**HOW TO COMPLETE THIS TASK**. In the answer, each line must appear exactly as in the records, and no picture may appear.

**LISTED ENTRIES**.

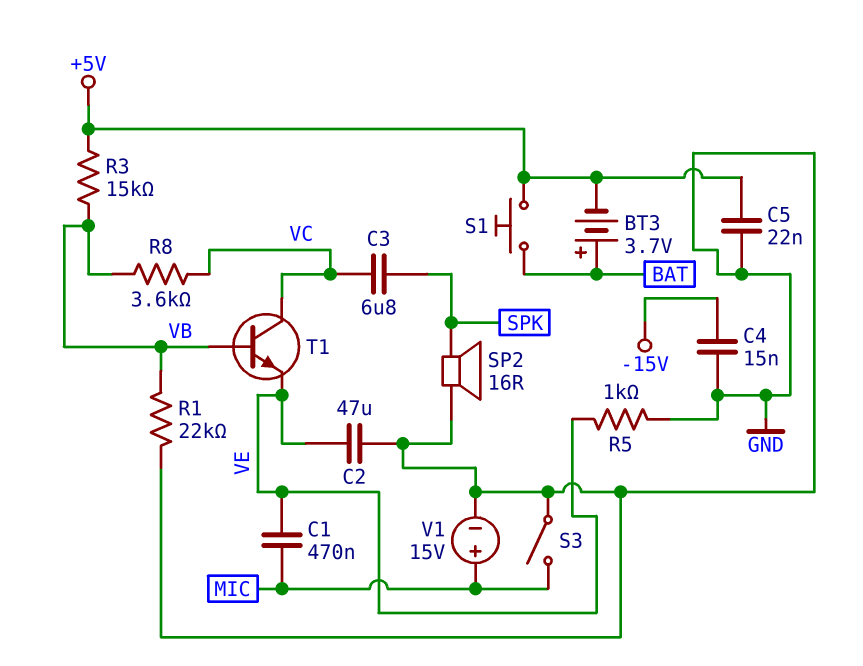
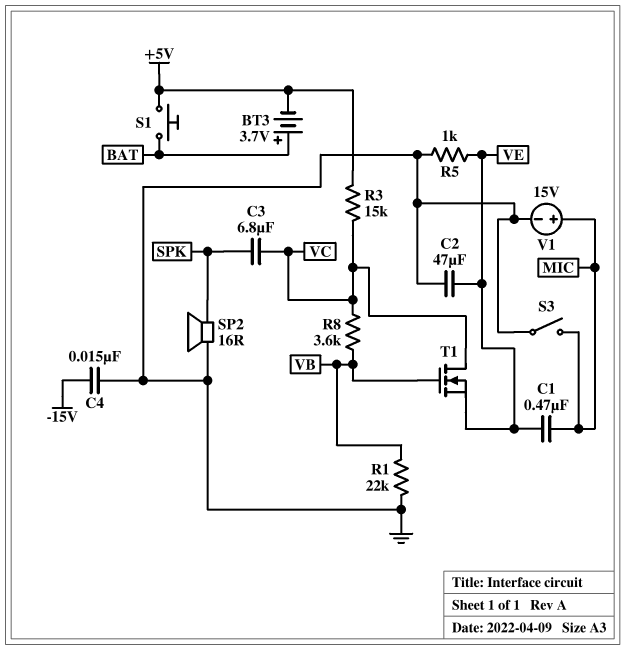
C5: 22nF (+5V, GND) -> none
R3: 15k (+5V, VB) -> 15k (+5V, VC)
T1: NPN (B VB, C VC, E VE) -> NMOS (G VB, D VC, S VE)

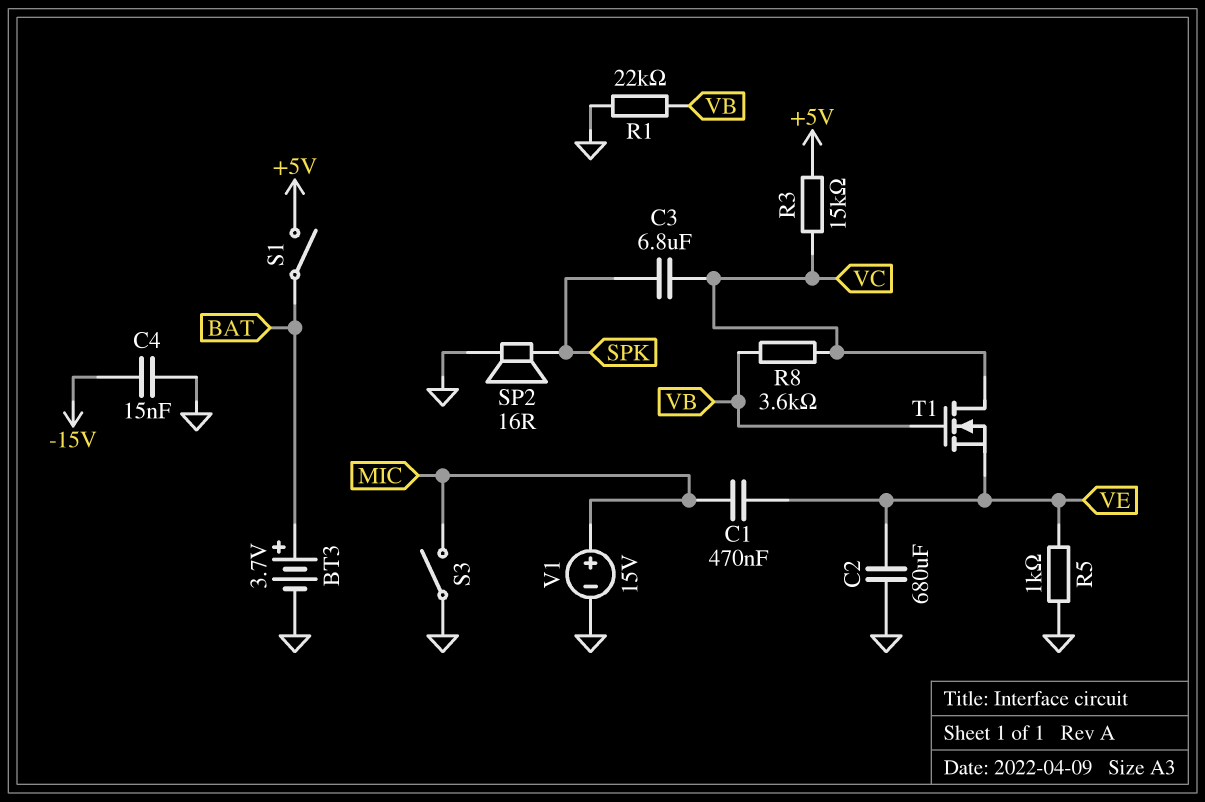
BT3: 3.7V (plus BAT, minus +5V) -> 3.7V (plus BAT, minus GND)
C2: 47uF (GND, VE) -> 680uF (GND, VE)
S1: button (+5V, BAT) -> switch (+5V, BAT)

**YOUR SOLUTION**.
C5: 22nF (+5V, GND) -> none
R3: 15k (+5V, VB) -> 15k (+5V, VC)
T1: NPN (B VB, C VC, E VE) -> NMOS (G VB, D VC, S VE)

BT3: 3.7V (plus BAT, minus +5V) -> 3.7V (plus BAT, minus GND)
C2: 47uF (GND, VE) -> 680uF (GND, VE)
S1: button (+5V, BAT) -> switch (+5V, BAT)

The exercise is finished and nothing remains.